SET EXERCISE: Identify each line in the material below that contains the string "kern", and copy every such line in full.

MATERIAL:
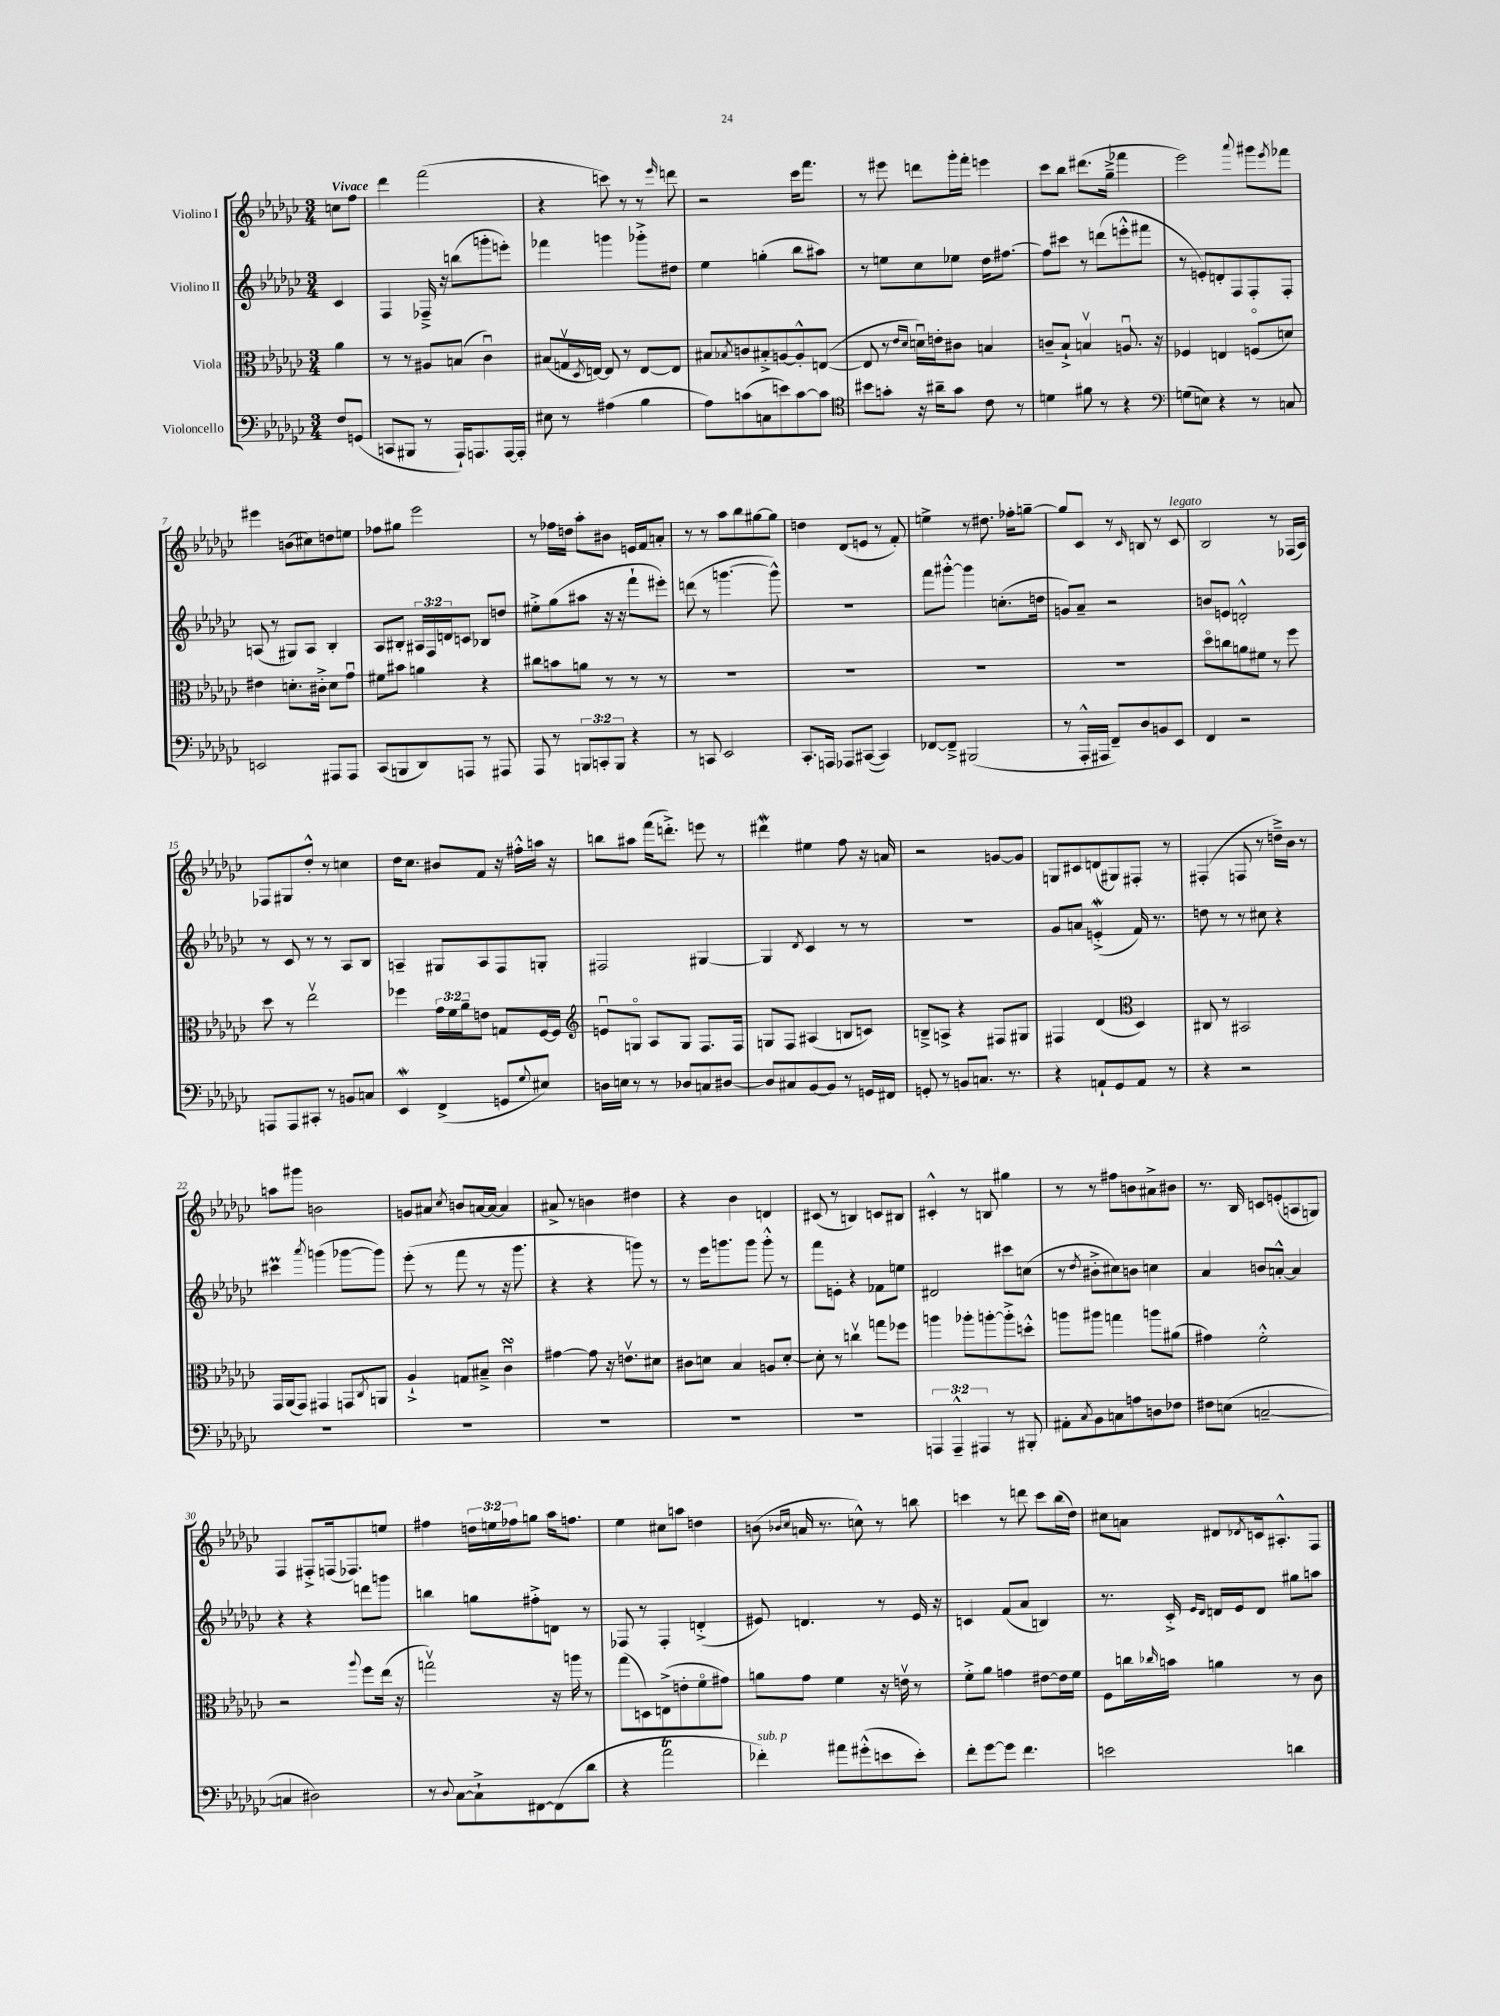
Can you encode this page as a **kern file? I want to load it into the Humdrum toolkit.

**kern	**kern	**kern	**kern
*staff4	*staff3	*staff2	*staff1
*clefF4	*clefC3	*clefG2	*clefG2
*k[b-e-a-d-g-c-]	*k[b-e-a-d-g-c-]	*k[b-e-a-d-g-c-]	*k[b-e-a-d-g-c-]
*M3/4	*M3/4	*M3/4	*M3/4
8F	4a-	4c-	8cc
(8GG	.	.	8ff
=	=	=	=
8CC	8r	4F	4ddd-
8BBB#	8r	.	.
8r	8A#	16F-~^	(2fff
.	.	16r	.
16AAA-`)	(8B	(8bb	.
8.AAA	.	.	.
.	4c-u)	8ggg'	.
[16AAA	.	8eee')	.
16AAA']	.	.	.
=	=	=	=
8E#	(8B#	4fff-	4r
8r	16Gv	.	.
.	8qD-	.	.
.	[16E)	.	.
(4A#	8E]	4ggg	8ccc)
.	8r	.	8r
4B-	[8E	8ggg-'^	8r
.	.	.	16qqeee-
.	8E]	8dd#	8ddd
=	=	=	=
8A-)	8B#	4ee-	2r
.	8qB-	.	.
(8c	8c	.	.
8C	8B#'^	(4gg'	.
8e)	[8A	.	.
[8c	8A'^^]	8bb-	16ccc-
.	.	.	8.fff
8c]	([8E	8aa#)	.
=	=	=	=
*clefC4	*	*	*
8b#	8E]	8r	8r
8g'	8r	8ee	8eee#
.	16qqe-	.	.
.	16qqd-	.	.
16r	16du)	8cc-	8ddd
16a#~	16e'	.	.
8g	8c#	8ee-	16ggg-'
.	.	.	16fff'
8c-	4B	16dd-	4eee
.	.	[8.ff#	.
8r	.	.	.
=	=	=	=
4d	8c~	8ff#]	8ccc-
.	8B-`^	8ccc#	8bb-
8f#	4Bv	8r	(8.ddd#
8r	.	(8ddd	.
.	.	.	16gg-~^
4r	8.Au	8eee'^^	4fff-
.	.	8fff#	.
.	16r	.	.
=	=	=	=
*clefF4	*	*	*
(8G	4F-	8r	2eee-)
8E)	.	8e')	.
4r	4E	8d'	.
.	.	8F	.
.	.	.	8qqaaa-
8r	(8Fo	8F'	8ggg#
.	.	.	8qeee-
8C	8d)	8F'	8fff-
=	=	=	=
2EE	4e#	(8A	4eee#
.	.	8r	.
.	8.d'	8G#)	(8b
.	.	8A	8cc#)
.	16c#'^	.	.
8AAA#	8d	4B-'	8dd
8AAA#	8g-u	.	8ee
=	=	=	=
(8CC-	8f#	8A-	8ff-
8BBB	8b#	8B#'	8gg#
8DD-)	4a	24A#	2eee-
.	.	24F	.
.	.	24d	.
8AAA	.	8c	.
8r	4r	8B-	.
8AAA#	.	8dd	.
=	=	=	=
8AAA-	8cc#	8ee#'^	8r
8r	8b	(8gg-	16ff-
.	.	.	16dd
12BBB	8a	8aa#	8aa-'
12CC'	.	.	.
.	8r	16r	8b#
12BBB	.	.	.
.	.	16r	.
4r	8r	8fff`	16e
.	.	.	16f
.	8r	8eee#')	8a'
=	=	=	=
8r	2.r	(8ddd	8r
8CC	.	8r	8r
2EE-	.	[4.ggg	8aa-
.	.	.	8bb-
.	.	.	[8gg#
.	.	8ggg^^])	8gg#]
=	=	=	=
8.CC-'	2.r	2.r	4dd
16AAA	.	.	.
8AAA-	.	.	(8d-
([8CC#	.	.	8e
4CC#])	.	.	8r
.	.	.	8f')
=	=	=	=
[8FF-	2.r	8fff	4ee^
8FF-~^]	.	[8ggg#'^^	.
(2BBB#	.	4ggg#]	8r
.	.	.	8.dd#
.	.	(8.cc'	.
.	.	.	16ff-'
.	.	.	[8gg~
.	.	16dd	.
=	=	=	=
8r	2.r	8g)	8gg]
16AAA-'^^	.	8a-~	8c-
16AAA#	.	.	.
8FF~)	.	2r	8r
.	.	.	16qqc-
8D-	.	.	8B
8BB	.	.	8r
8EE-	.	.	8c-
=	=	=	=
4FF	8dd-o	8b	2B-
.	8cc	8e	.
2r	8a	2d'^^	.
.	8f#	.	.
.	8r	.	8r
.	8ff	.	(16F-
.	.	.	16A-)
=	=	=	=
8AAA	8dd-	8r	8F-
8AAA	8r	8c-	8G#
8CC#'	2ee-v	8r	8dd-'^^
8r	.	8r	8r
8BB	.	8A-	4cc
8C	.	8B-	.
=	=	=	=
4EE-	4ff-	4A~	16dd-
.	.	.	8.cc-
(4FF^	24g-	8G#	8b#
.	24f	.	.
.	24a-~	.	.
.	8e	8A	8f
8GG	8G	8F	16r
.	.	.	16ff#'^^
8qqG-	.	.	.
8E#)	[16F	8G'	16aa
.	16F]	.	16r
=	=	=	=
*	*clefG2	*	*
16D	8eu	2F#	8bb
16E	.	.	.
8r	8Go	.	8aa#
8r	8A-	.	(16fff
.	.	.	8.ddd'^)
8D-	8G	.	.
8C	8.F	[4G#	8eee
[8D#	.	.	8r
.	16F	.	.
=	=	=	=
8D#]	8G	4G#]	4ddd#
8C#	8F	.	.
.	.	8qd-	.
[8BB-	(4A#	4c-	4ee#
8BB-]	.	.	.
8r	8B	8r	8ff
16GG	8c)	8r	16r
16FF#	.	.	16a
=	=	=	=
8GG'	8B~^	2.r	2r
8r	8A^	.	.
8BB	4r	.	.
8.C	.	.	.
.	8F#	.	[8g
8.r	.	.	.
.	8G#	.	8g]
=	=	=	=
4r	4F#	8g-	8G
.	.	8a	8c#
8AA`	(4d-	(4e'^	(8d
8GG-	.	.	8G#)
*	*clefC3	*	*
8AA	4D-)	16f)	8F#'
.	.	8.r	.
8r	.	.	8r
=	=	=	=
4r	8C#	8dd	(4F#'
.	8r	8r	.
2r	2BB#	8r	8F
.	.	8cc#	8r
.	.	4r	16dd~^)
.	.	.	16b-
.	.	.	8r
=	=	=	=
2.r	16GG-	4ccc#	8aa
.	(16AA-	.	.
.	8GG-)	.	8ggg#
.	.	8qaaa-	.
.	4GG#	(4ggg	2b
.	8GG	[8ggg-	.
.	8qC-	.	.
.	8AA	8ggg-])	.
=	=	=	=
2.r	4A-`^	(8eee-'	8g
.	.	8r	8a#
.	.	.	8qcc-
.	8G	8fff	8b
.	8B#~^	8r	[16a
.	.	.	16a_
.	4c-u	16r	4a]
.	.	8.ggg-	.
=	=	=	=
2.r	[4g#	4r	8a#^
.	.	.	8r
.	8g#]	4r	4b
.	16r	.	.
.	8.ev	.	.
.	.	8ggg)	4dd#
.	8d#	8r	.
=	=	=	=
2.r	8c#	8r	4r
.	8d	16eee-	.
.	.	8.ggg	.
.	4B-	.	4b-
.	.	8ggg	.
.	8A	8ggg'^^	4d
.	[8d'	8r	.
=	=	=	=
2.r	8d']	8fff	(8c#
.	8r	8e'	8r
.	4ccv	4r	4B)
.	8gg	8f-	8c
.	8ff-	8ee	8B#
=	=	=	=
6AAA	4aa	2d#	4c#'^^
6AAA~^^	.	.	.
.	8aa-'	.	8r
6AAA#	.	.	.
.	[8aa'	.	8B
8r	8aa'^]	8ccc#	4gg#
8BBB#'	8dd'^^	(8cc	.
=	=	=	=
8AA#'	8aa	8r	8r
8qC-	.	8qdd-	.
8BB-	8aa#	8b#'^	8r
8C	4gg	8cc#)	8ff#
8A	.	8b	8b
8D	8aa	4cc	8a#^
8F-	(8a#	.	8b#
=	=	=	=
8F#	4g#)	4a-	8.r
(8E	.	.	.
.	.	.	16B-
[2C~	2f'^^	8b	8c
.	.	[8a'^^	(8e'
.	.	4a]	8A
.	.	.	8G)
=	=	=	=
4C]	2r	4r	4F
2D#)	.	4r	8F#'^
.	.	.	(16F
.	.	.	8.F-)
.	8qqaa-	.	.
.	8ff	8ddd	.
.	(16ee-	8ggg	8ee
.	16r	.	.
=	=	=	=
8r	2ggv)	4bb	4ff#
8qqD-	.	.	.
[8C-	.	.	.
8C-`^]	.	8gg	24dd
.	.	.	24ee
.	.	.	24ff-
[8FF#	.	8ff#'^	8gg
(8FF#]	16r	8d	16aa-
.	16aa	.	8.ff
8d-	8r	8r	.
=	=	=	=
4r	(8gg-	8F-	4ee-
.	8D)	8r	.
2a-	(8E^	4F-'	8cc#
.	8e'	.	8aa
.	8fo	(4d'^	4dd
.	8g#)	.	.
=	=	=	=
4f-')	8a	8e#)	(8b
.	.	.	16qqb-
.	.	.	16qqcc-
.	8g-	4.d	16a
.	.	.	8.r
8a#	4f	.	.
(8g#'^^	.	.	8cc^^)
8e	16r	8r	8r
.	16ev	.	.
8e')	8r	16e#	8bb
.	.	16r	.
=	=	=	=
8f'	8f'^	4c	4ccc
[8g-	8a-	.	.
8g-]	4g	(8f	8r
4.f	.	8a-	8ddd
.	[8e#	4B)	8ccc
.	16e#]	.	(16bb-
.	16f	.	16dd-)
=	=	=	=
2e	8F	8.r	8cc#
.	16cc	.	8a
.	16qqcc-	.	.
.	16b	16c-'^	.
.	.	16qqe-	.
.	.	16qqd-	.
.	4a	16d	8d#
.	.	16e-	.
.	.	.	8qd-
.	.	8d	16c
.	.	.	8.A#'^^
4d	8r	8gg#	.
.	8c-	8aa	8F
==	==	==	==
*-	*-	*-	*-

SOLUTION FOR THIS PROBLEM:
Can you encode this page as a **kern file? I want to load it into the Humdrum toolkit.
**kern	**kern	**kern	**kern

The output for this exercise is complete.